• **DATA SUPPLIED**:
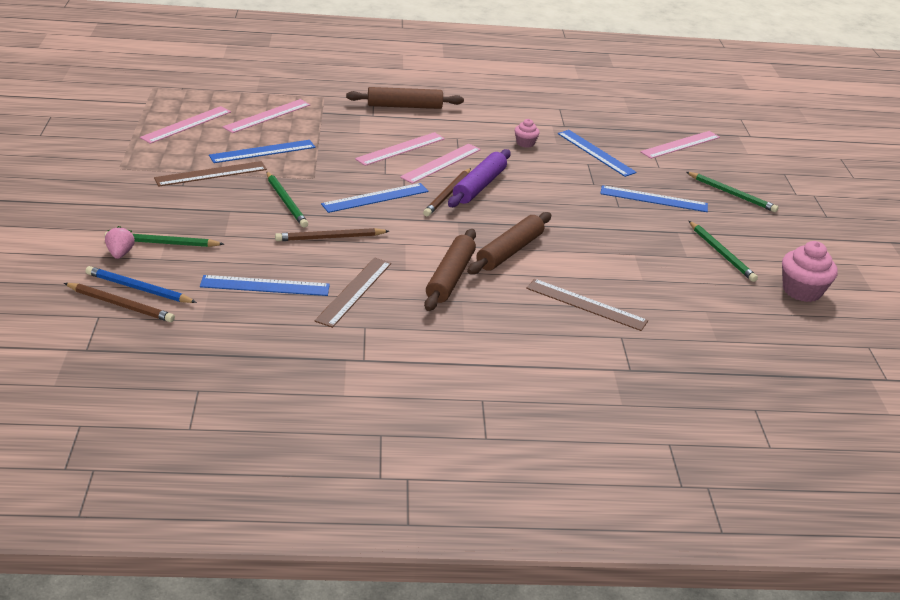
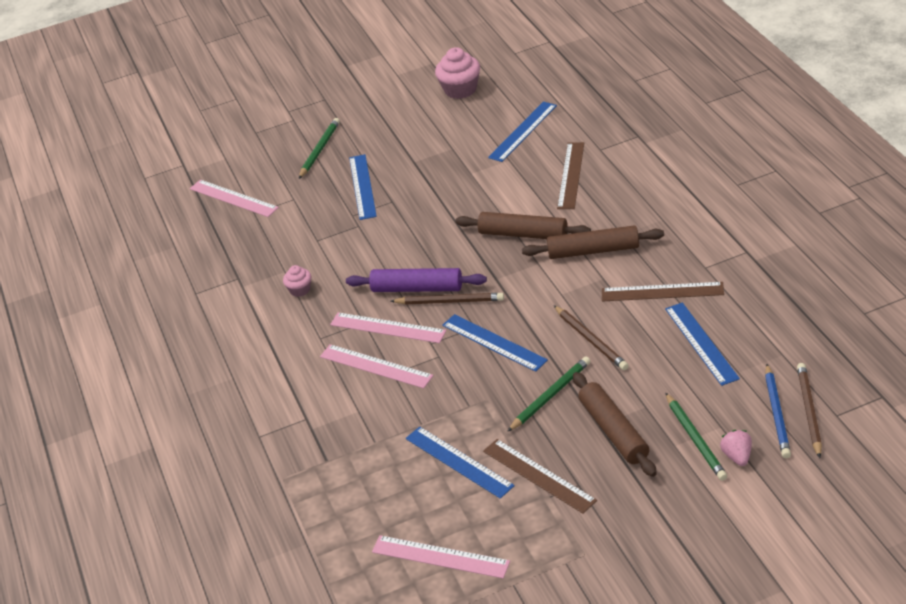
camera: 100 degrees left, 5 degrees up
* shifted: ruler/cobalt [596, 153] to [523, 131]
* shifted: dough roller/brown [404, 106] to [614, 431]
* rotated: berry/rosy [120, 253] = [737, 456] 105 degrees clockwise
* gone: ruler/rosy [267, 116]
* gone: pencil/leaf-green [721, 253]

• **WHAT THE TASK REQUIRES**: Your answer should be the lines from the one that contains "105 degrees clockwise" through the last line of the material, copied exactly.

• **EXERCISE RESULT**:
* rotated: berry/rosy [120, 253] = [737, 456] 105 degrees clockwise
* gone: ruler/rosy [267, 116]
* gone: pencil/leaf-green [721, 253]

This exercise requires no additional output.